* _Recorded information_
──────────

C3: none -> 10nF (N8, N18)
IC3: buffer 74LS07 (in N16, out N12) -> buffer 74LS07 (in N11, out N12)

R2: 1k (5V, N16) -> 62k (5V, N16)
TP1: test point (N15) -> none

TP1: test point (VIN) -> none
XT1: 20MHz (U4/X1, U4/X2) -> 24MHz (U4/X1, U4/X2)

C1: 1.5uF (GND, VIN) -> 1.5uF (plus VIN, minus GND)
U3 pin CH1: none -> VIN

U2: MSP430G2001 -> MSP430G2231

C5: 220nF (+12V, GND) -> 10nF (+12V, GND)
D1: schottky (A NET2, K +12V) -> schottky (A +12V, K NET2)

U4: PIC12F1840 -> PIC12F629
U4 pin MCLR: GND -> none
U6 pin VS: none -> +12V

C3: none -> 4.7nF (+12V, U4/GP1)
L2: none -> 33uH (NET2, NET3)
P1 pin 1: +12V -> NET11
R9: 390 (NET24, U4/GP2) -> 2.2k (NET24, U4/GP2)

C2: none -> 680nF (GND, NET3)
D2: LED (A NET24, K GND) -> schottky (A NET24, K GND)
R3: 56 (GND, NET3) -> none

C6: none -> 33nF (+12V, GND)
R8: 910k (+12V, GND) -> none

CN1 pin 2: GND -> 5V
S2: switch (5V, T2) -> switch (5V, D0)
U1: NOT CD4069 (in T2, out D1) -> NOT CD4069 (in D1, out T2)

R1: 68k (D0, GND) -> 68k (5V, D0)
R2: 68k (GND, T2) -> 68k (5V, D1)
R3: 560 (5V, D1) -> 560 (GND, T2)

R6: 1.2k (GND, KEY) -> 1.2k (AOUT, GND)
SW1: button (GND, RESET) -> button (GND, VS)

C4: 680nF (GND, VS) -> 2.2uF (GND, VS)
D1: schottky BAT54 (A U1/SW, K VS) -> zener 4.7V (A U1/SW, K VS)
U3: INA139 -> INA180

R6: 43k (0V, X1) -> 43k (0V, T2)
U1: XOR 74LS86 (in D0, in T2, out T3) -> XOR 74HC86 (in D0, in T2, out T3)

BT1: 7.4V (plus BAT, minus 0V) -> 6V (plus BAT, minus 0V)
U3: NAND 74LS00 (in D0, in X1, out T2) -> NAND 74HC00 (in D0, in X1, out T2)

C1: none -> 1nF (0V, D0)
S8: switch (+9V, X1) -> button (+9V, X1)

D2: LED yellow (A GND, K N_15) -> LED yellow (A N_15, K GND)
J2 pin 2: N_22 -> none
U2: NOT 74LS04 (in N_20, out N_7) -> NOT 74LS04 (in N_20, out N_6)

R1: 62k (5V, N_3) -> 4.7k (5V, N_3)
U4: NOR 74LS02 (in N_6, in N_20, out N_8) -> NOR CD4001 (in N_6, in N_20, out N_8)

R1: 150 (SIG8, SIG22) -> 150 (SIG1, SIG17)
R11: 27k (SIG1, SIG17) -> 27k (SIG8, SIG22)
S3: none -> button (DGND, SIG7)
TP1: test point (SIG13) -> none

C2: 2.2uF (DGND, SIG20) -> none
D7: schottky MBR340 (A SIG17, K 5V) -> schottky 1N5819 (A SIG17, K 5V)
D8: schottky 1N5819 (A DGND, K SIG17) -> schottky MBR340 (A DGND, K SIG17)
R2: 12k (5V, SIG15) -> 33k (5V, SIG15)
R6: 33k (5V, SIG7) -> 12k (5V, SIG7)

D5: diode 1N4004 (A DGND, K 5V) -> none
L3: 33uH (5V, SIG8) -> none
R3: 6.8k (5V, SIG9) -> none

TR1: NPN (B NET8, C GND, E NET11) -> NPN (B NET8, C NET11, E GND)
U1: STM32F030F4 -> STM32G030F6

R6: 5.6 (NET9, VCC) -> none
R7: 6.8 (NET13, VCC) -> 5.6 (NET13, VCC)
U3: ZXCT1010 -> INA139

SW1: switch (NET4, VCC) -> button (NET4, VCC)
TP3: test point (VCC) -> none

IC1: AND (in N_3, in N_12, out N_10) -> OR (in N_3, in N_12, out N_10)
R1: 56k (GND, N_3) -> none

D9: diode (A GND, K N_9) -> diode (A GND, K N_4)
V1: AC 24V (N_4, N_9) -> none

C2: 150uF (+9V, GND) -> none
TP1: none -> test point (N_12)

──────────

* _Task instructions_
Report only how many lines in the records contain the word "button".

* _Output of the task_
4